◆ **To do**
Could you arrange the rows from the very first line through the line containing "messy is located at coordinates (312, 717).", both included, as a JSON list of strings with one string per line and blank lines left out?
## start
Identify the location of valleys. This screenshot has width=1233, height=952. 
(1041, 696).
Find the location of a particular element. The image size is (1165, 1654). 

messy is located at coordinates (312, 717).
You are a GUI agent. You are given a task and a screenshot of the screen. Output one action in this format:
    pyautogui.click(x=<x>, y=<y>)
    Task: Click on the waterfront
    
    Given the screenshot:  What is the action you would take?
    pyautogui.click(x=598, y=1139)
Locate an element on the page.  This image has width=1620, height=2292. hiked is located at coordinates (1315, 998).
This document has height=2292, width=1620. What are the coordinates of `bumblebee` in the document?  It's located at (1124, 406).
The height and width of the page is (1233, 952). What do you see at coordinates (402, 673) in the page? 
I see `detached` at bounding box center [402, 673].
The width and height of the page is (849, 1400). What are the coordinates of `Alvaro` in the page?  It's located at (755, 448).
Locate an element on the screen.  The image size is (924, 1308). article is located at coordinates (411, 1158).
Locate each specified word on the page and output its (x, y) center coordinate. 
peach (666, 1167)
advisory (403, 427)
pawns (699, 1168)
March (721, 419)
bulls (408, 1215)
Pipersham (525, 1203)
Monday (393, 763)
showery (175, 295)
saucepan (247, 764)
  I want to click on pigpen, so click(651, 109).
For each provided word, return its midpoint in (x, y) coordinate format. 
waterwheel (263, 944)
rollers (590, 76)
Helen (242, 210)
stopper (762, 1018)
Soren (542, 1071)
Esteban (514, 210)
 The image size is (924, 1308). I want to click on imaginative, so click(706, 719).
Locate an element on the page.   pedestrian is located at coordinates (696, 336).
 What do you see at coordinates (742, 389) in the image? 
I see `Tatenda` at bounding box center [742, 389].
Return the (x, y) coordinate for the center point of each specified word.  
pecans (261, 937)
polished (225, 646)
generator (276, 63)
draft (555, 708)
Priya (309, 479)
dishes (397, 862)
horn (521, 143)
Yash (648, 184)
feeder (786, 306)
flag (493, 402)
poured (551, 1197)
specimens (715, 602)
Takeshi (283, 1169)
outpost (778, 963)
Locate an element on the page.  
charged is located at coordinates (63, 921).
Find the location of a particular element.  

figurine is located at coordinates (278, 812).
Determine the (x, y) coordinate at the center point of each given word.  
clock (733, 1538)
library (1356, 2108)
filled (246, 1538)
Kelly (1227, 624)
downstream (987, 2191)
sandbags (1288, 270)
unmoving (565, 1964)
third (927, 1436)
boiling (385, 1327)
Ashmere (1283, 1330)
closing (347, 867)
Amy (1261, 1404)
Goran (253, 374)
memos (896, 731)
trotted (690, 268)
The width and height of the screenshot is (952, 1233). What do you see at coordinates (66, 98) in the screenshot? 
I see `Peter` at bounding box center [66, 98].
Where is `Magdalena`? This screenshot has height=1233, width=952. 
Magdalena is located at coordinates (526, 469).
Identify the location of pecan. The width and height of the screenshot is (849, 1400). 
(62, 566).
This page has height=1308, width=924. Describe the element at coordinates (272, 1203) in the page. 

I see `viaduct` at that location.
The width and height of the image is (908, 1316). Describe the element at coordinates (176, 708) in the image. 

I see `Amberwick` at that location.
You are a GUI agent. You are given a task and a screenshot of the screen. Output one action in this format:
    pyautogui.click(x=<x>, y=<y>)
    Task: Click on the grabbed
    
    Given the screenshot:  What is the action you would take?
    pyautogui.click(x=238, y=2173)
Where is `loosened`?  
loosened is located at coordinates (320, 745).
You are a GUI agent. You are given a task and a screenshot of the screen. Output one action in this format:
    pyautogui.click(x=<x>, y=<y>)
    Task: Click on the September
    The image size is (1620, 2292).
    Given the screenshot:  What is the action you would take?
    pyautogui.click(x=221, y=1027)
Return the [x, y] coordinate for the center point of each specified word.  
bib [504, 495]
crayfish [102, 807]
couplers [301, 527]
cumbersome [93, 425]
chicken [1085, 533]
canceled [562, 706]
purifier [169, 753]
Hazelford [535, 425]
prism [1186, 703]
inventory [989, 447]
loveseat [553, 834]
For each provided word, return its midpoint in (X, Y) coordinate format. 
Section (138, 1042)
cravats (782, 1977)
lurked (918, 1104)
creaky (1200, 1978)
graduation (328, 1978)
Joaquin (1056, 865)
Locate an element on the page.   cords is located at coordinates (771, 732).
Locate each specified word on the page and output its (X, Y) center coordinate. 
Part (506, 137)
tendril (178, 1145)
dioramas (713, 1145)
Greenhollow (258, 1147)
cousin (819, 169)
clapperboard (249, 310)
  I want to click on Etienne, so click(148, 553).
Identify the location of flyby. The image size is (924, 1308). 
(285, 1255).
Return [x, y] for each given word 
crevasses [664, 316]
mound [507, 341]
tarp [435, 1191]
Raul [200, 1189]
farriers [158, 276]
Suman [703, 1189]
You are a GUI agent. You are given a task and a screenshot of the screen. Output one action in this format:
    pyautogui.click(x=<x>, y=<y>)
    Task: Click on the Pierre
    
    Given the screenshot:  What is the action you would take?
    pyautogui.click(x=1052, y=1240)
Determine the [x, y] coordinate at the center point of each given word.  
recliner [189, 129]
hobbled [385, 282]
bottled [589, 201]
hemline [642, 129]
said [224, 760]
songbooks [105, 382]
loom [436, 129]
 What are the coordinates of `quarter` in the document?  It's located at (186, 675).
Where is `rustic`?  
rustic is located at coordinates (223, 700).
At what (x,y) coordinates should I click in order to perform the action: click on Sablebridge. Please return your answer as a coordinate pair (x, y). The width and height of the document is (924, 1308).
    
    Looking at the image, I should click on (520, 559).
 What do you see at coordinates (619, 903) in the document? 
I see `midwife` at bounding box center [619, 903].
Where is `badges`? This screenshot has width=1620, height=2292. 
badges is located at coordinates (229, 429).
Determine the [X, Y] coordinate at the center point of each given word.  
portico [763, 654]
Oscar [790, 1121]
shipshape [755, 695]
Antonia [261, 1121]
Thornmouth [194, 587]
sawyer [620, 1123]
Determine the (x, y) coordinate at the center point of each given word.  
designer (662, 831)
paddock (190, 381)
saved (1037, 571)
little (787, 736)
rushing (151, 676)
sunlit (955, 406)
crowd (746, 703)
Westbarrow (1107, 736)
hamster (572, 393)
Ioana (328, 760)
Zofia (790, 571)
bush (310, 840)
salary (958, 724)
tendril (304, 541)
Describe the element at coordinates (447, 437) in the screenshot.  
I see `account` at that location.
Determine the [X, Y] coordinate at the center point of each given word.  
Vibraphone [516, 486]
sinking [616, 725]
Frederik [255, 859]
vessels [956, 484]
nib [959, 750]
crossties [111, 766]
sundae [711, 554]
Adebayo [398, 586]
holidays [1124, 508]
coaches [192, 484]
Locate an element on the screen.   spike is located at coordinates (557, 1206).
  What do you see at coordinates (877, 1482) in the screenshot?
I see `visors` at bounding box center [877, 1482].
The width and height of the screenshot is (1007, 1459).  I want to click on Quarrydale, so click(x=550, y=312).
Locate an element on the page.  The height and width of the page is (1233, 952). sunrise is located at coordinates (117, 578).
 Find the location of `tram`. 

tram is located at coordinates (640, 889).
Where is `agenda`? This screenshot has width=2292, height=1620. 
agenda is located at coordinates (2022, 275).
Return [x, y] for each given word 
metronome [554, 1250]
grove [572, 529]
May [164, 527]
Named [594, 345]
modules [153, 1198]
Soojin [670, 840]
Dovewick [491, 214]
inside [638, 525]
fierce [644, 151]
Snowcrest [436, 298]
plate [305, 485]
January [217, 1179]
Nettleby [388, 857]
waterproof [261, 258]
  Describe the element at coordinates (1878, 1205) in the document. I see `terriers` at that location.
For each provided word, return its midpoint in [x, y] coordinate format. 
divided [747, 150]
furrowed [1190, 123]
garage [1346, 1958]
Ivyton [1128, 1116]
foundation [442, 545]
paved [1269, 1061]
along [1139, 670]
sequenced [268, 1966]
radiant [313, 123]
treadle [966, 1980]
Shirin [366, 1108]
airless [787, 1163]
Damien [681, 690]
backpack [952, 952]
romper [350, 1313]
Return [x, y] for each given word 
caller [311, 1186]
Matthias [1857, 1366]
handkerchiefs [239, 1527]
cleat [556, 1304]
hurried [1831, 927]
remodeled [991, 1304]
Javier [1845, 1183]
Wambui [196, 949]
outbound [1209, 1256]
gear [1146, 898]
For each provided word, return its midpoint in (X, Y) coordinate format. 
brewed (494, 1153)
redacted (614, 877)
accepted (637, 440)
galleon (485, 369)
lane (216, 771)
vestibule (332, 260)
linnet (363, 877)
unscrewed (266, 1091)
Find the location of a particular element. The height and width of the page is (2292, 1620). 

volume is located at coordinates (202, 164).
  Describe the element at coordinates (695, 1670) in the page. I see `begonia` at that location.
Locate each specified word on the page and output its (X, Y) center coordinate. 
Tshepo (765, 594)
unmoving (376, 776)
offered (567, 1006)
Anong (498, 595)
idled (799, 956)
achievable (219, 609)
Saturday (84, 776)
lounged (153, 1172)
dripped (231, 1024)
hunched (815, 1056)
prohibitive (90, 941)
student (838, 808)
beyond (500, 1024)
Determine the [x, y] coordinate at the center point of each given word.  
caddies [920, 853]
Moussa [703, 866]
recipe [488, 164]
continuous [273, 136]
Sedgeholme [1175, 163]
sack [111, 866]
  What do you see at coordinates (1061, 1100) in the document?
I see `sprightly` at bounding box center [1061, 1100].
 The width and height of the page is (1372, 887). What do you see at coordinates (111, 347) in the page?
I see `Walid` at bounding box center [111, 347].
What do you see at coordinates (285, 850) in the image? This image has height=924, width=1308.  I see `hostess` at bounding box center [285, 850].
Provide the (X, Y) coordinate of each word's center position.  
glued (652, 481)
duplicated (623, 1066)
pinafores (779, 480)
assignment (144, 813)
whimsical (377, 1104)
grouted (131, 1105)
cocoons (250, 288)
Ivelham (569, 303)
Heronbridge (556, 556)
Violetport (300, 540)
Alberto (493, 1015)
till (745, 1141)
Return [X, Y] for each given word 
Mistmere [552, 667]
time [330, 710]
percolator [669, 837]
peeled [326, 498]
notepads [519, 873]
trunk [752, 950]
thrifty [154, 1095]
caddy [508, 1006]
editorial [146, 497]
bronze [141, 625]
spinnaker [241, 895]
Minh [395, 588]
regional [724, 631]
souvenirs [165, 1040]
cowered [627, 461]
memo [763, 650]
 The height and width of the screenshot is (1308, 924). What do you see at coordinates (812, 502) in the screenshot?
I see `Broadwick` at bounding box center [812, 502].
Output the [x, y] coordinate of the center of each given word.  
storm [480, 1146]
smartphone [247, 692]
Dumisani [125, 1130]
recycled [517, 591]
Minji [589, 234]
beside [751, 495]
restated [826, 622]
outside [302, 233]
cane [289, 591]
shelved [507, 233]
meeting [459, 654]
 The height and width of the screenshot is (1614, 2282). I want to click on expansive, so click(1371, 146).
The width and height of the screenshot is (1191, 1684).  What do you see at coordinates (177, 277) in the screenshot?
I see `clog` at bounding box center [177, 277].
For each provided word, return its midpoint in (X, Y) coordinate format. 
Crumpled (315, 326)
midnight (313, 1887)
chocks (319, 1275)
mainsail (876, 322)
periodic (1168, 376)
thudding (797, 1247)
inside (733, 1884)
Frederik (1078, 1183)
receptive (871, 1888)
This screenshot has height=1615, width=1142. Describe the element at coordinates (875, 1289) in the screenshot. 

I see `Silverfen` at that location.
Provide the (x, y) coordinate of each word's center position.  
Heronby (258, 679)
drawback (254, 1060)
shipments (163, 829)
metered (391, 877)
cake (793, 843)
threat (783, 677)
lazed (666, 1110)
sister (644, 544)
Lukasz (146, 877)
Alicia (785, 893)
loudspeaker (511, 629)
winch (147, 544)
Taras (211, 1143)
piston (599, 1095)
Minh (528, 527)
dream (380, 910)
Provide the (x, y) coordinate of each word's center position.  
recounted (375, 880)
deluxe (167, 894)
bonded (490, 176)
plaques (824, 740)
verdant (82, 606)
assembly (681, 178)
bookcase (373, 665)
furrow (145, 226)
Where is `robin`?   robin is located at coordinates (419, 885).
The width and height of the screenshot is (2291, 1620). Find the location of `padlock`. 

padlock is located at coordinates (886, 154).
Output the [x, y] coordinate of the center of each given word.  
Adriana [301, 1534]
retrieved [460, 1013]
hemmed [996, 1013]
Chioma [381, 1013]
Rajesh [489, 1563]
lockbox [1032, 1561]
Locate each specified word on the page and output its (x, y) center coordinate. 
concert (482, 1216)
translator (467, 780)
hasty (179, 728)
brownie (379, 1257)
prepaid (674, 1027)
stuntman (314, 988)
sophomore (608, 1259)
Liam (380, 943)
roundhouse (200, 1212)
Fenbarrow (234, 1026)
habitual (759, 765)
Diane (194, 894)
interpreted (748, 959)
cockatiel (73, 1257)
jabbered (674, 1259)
## end
◆ **Output of the exercise**
[
  "Identify the location of valleys. This screenshot has width=1233, height=952. ",
  "(1041, 696).",
  "Find the location of a particular element. The image size is (1165, 1654). ",
  "messy is located at coordinates (312, 717)."
]